WHAT THE EXERCISE ASKS
Reproduce all of the data below word for word, leaving out the pictures.

(Dataset excerpts)
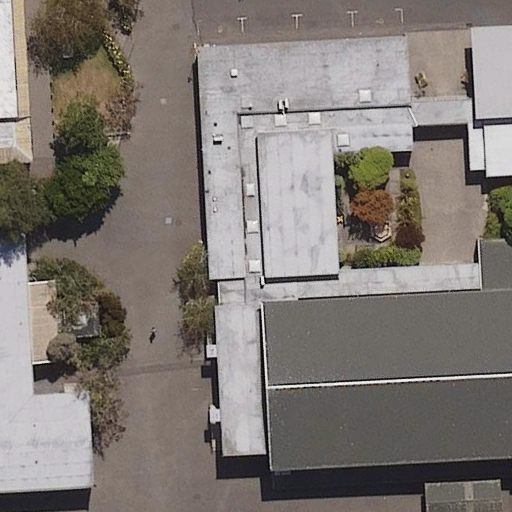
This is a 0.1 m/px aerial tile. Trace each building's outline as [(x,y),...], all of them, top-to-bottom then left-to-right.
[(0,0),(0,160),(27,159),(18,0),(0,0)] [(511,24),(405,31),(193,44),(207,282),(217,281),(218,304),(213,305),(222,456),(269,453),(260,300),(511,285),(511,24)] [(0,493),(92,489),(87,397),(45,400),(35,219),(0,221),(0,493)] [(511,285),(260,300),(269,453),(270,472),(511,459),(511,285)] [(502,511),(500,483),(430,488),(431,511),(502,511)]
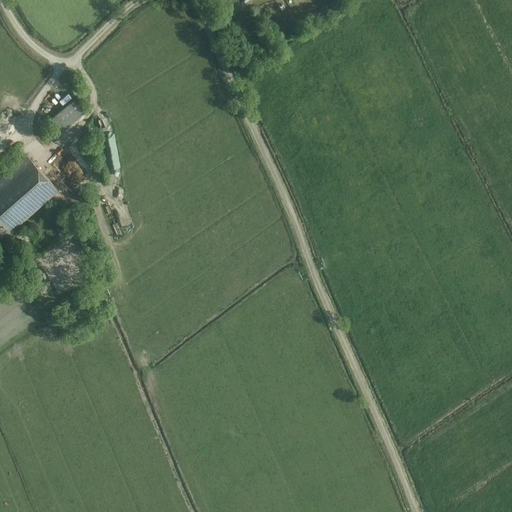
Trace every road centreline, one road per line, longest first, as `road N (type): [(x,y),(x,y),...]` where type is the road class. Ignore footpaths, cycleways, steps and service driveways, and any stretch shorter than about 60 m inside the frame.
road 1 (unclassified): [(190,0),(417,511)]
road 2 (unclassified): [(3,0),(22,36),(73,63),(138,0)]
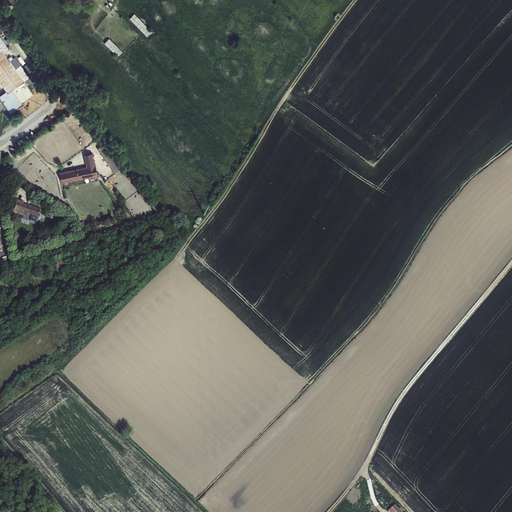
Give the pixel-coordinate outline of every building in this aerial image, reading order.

TASK ANSWER
This is a 0.1 m/px aerial tile. Trace each building's outline as [(x,y),...], all of them, top-to-bottom then left-to-right.
[(0,0),(0,160),(27,159),(18,0),(0,0)] [(511,24),(405,31),(193,44),(207,282),(217,281),(218,304),(213,305),(222,456),(269,453),(260,300),(511,285),(511,24)] [(0,493),(92,489),(87,397),(45,400),(35,219),(0,221),(0,493)] [(511,285),(260,300),(269,453),(270,472),(511,459),(511,285)] [(502,511),(500,483),(430,488),(431,511),(502,511)]
Trace every road centreline, one road per line, longest first, as `road N (type): [(x,y),(x,y),...]` where type is the road class. Ignore footpaths, cycleways, steps and service driveways, and any stretch shorter than about 60 m inside the frame.
road 1 (unclassified): [(190,0),(417,511)]
road 2 (unclassified): [(3,0),(22,36),(73,63),(138,0)]
Give the pixel-coordinate outline of every building in this aerial image, reading order.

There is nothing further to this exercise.